[Saved entries]
---+---
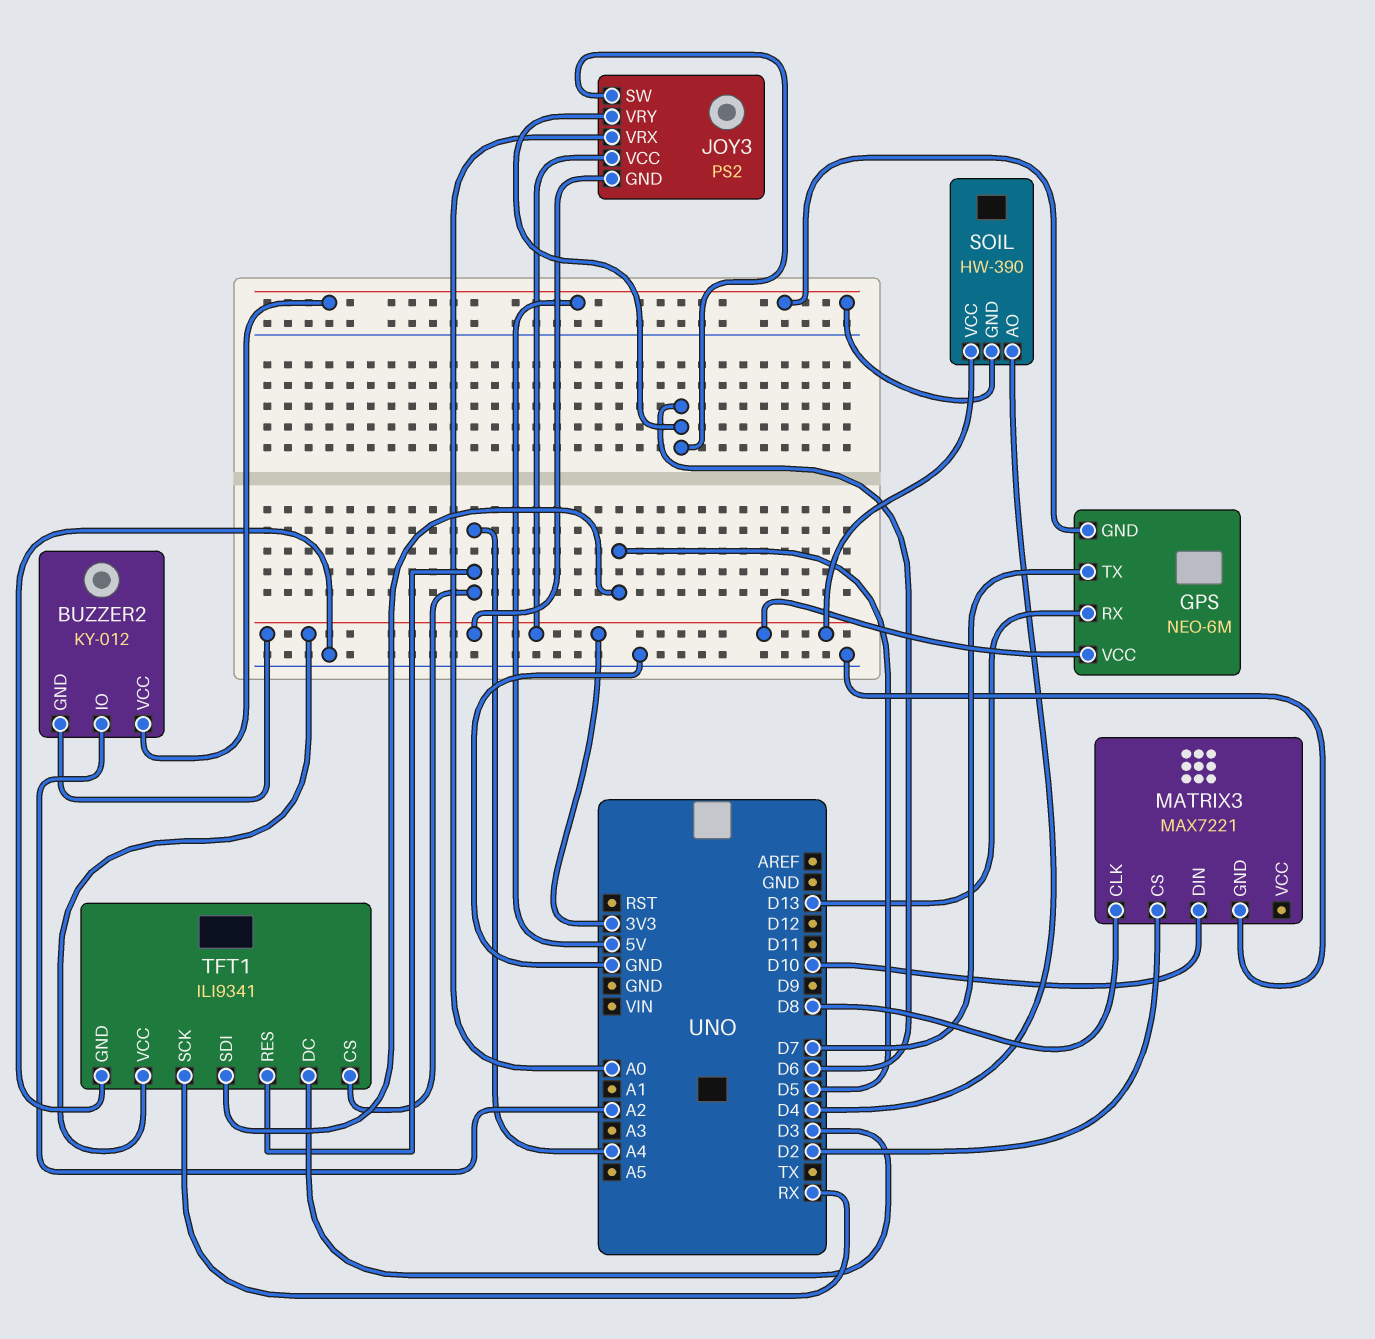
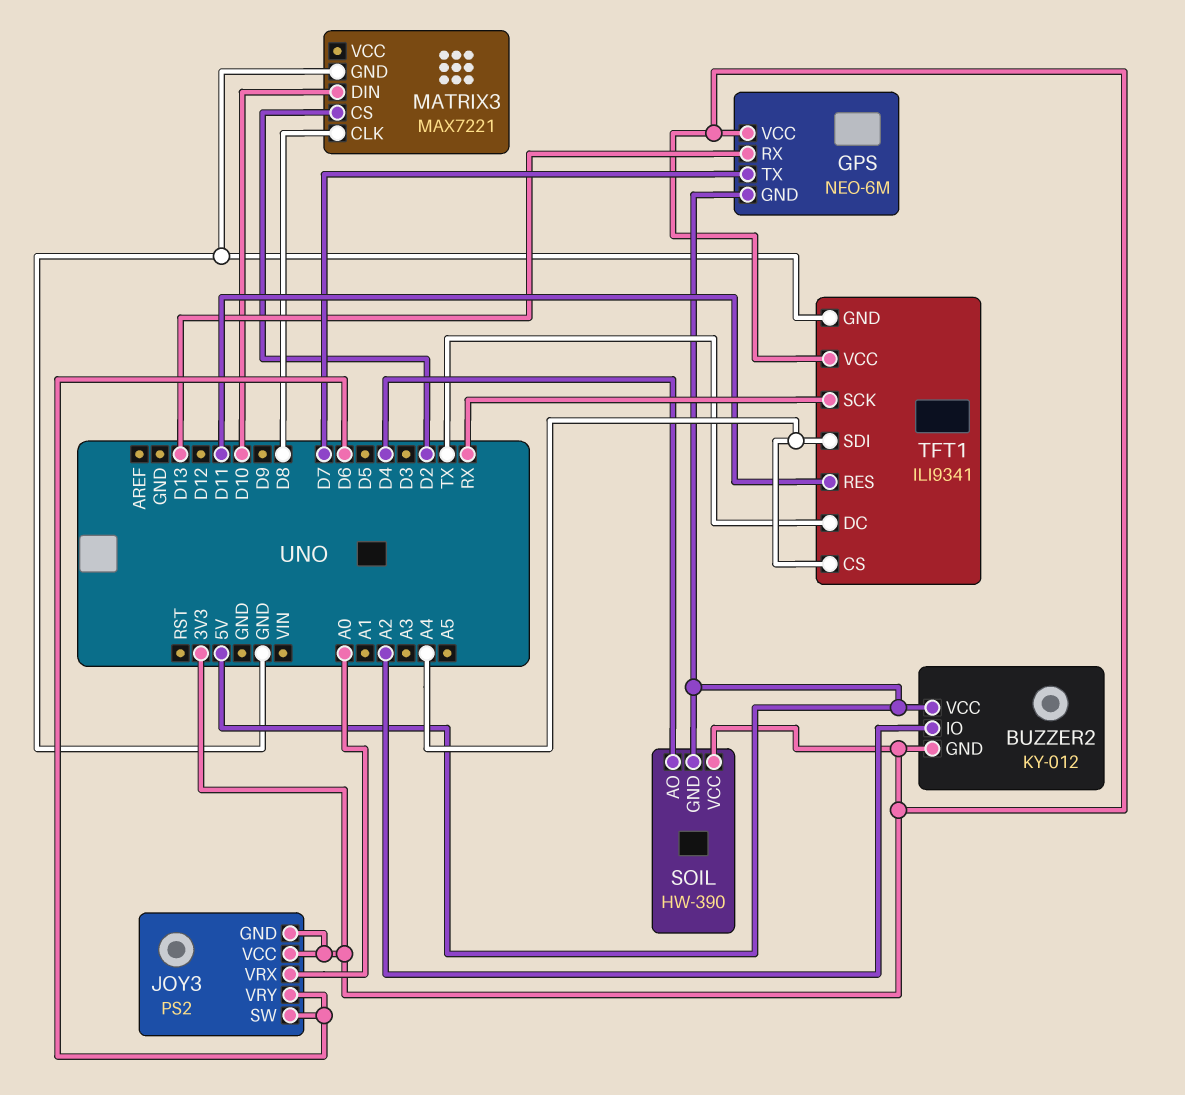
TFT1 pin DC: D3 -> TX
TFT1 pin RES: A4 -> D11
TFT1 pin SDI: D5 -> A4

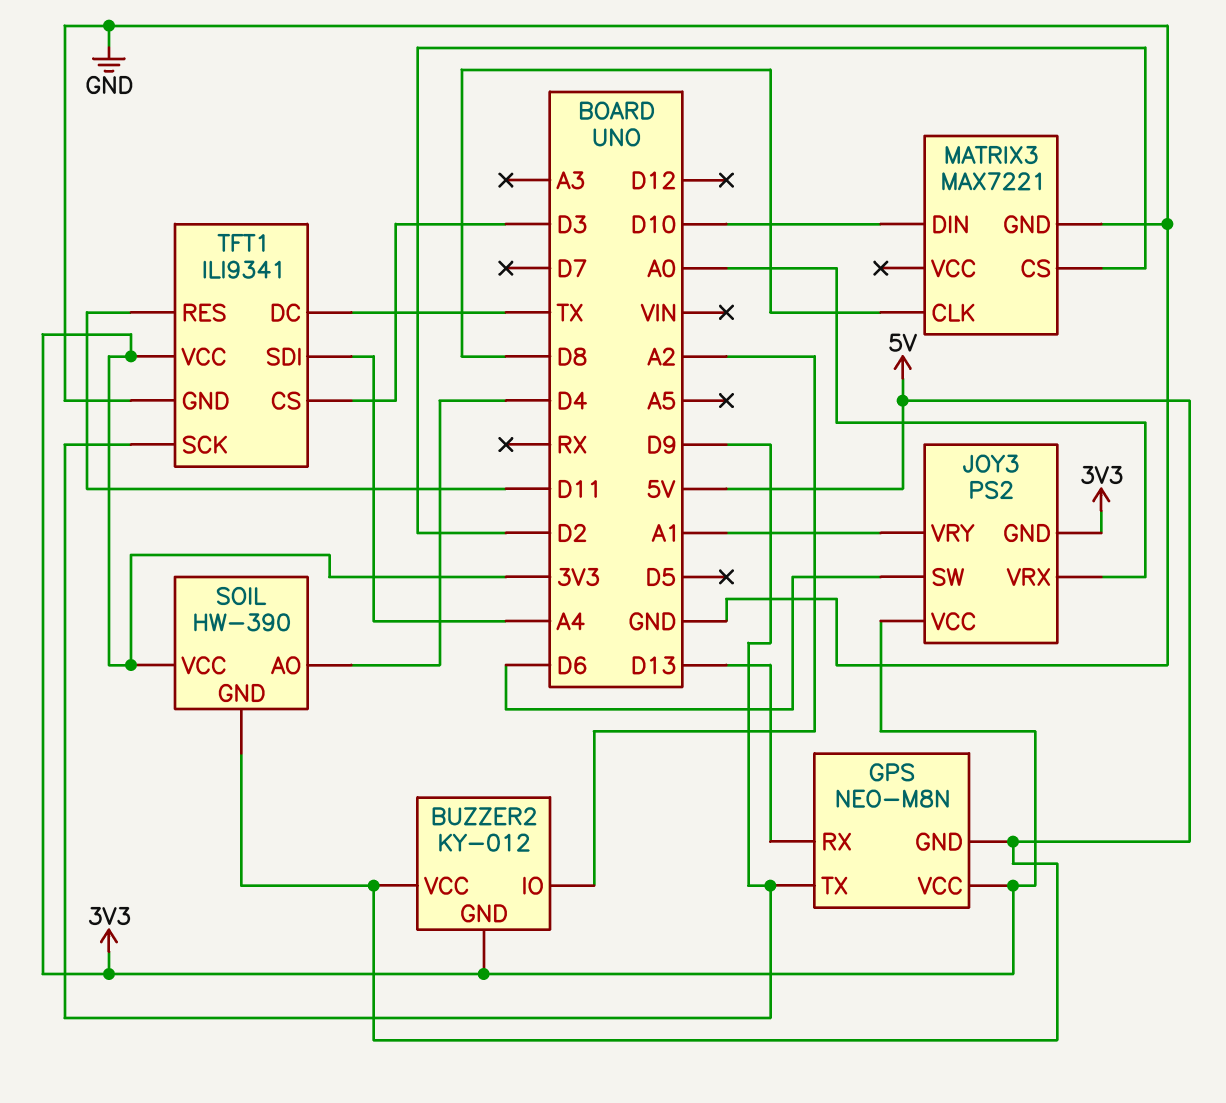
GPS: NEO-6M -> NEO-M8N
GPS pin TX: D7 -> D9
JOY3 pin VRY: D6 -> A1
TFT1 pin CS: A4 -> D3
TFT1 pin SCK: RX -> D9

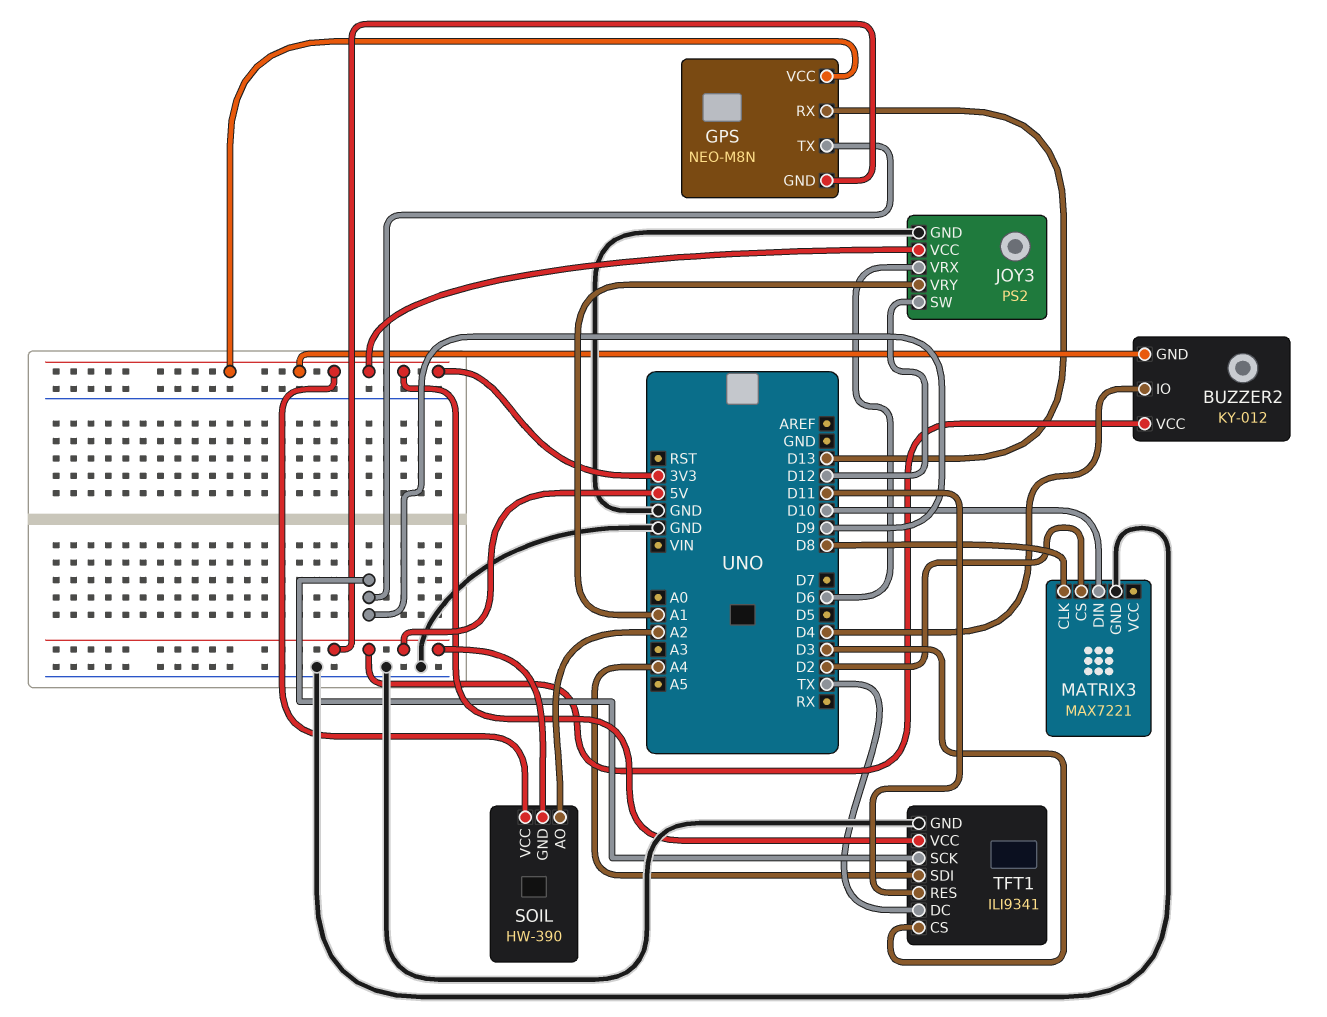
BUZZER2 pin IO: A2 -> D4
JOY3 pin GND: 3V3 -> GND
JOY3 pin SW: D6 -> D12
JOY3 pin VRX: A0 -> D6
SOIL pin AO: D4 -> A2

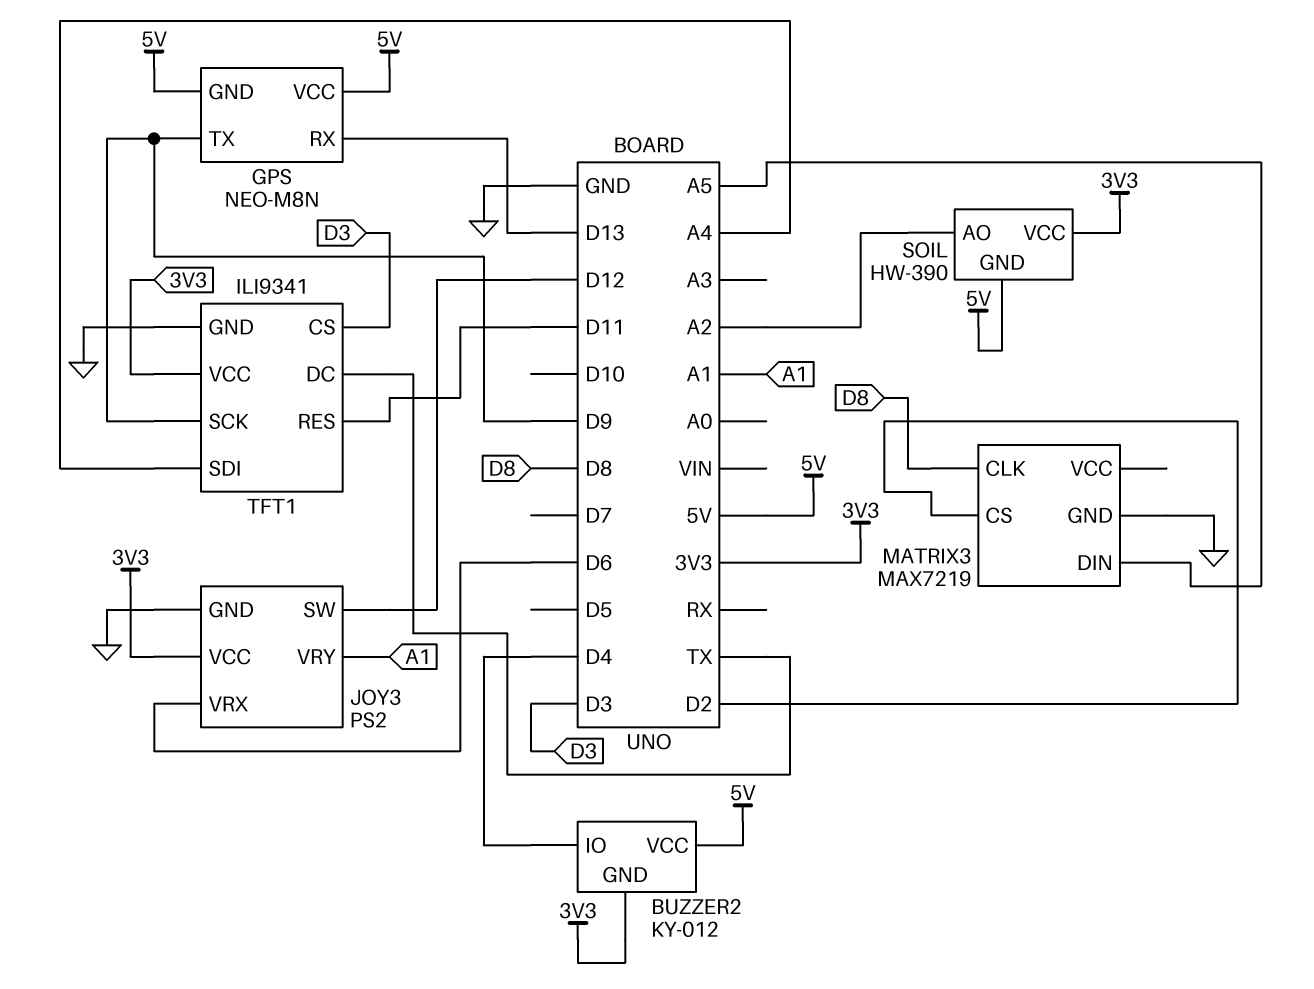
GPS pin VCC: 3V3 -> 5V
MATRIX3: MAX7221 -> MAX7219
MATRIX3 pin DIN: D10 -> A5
---+---
▶ **Task**
Please output the lines of the records above from the one with "GPS pin TX: D7 -> D9" through the last, exactly as they appear and with both ends included; skip any pictures and add nothing.

▶ **Your response**
GPS pin TX: D7 -> D9
JOY3 pin VRY: D6 -> A1
TFT1 pin CS: A4 -> D3
TFT1 pin SCK: RX -> D9

BUZZER2 pin IO: A2 -> D4
JOY3 pin GND: 3V3 -> GND
JOY3 pin SW: D6 -> D12
JOY3 pin VRX: A0 -> D6
SOIL pin AO: D4 -> A2

GPS pin VCC: 3V3 -> 5V
MATRIX3: MAX7221 -> MAX7219
MATRIX3 pin DIN: D10 -> A5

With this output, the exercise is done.